**DIRECTIVE**
In the material below, repeat only the lines from the one that holds "Find all instances" through the final line, exactly as they stand.
-- START DATASET --
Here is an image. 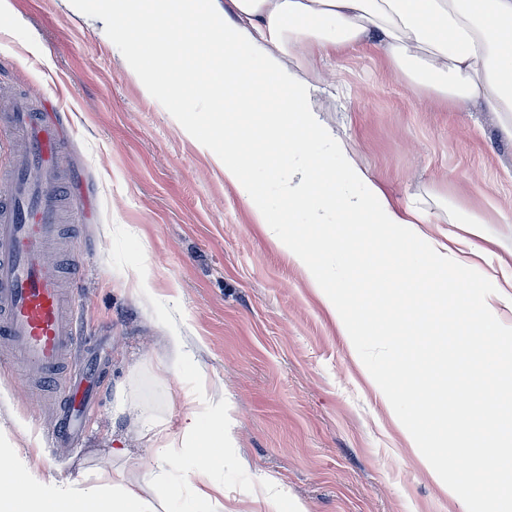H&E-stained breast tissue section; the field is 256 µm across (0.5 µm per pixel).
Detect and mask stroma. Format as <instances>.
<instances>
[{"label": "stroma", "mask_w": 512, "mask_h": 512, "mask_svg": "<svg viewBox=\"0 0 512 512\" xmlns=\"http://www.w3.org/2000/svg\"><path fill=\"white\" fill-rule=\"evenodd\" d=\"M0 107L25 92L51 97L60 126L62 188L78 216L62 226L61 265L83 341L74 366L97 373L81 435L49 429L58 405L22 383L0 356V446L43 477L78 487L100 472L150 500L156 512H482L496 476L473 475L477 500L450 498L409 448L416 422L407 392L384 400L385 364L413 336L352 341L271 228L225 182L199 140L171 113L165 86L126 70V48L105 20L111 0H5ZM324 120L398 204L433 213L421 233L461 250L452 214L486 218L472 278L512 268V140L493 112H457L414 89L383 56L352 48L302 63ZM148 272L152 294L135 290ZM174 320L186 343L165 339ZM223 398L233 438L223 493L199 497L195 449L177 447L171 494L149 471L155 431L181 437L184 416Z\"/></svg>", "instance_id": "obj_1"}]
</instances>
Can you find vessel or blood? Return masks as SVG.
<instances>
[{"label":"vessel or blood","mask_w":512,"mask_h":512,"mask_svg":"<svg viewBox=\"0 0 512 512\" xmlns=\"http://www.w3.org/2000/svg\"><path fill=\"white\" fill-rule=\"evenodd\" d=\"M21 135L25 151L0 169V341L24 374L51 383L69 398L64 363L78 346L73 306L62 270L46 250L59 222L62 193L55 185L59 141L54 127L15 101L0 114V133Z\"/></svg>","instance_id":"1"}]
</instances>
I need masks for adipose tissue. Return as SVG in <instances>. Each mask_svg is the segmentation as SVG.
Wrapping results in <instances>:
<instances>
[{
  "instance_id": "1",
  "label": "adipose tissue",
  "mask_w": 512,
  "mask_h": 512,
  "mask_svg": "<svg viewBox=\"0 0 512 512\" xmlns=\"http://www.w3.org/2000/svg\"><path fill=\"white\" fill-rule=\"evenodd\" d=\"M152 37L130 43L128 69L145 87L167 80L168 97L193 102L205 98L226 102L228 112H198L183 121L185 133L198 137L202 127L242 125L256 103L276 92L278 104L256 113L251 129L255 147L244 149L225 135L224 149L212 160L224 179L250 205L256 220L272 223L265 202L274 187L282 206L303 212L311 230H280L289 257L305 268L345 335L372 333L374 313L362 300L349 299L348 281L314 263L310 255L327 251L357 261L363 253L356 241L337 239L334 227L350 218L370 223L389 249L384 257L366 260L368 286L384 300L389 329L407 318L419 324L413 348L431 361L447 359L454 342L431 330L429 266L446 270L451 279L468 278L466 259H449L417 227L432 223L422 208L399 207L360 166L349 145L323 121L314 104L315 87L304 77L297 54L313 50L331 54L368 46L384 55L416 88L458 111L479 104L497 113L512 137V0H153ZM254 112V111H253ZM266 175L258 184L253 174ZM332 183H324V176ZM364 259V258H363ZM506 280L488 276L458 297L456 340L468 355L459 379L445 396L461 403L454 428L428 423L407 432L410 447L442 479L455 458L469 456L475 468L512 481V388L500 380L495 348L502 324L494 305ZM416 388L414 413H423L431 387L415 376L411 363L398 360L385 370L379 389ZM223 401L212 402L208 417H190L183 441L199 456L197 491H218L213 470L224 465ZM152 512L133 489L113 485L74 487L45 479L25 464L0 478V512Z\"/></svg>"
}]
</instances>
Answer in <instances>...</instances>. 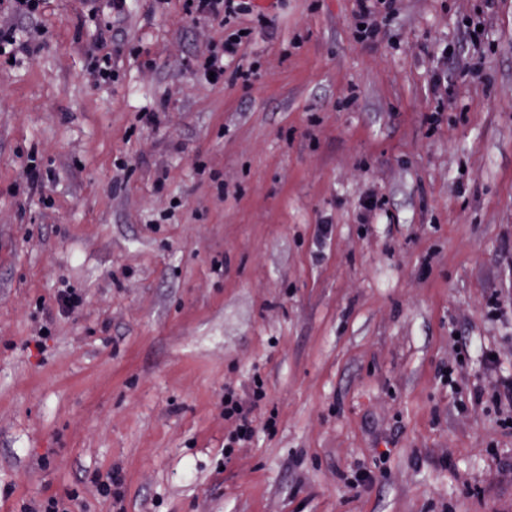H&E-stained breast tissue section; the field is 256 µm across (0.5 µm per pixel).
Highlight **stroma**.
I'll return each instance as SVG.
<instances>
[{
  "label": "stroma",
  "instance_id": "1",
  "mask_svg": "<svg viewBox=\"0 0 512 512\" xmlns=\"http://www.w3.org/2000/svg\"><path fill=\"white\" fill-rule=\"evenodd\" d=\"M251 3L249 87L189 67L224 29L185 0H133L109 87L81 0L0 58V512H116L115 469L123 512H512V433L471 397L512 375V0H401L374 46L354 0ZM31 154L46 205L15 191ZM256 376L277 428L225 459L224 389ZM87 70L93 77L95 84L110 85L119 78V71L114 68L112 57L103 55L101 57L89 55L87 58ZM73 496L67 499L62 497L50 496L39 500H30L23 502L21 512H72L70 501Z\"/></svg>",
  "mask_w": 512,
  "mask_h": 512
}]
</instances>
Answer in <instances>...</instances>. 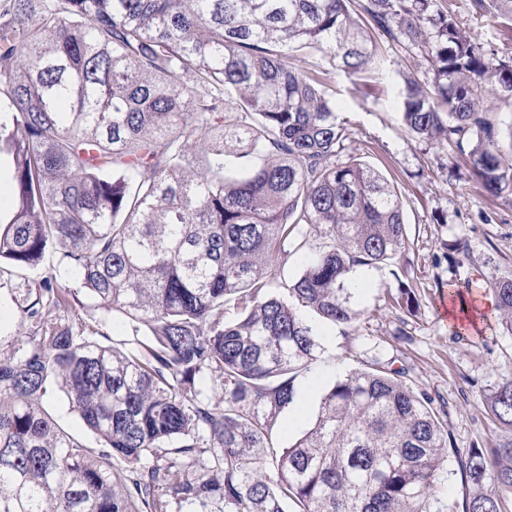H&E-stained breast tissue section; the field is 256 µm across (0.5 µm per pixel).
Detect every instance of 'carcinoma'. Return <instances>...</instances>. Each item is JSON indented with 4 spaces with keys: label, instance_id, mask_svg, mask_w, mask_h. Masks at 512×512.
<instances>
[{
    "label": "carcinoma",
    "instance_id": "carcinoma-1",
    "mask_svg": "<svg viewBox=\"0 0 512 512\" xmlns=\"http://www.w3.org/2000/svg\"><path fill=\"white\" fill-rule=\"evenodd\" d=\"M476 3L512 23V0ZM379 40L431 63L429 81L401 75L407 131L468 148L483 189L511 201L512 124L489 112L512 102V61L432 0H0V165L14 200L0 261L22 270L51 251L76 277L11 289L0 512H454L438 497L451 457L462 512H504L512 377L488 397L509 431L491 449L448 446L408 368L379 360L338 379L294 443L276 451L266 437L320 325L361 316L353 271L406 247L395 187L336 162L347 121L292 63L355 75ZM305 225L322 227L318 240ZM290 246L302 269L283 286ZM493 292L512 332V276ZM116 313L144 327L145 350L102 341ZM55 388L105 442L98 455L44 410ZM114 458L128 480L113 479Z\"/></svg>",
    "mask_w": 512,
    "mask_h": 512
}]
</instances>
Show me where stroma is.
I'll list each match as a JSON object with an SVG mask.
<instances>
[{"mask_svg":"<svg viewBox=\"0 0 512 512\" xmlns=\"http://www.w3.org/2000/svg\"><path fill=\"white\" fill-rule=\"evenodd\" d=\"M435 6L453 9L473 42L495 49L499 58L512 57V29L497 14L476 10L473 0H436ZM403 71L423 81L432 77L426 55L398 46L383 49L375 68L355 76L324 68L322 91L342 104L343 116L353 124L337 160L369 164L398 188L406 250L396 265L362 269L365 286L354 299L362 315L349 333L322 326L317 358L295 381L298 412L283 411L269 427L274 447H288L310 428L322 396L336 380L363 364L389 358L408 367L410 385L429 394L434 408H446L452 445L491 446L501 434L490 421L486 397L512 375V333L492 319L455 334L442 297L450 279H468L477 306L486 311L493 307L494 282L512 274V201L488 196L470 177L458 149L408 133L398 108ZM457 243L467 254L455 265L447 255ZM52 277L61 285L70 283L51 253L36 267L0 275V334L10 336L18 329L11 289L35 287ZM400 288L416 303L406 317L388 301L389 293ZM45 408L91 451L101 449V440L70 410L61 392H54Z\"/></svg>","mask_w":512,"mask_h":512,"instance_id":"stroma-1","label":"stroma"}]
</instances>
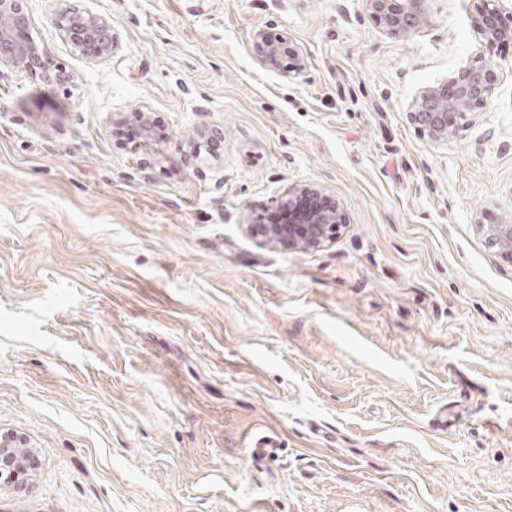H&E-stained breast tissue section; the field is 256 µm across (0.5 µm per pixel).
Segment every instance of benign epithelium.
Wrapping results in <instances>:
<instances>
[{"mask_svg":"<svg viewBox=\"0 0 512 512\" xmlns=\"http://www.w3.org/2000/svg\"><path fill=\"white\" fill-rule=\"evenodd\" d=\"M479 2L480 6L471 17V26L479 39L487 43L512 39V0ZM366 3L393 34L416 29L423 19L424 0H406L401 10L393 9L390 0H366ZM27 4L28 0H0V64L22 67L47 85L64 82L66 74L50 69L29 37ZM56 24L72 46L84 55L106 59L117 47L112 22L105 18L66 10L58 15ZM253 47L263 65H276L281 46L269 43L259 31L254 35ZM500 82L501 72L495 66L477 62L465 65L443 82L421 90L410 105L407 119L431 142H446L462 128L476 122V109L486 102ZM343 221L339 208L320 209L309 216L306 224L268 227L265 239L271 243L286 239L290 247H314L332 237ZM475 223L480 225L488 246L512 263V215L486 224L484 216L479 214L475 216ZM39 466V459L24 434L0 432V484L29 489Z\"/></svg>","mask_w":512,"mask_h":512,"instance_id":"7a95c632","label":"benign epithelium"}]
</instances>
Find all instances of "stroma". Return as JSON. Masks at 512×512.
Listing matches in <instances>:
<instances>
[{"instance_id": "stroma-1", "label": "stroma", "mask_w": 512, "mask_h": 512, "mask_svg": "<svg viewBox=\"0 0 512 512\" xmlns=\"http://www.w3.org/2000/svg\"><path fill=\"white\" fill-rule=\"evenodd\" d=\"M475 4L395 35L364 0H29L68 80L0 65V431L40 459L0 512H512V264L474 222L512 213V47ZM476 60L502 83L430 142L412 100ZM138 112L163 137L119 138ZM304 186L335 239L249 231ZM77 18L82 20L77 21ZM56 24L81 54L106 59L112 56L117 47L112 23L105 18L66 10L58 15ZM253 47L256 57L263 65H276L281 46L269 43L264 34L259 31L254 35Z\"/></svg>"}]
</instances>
-- END DATASET --
**SOLUTION TO THE PROBLEM**
Find all instances of "stroma". Return as JSON. Masks at 512×512.
Listing matches in <instances>:
<instances>
[{"instance_id": "stroma-1", "label": "stroma", "mask_w": 512, "mask_h": 512, "mask_svg": "<svg viewBox=\"0 0 512 512\" xmlns=\"http://www.w3.org/2000/svg\"><path fill=\"white\" fill-rule=\"evenodd\" d=\"M475 4L395 35L364 0H29L68 80L0 65V431L40 459L0 512H512V264L474 222L512 213V47ZM476 60L502 83L430 142L412 100ZM138 112L163 137L119 138ZM304 186L335 239L249 231ZM77 18L82 20L77 21ZM56 24L81 54L106 59L112 56L117 47L112 23L105 18L66 10L58 15ZM253 47L256 57L263 65H276L281 46L269 43L264 34L259 31L254 35Z\"/></svg>"}]
</instances>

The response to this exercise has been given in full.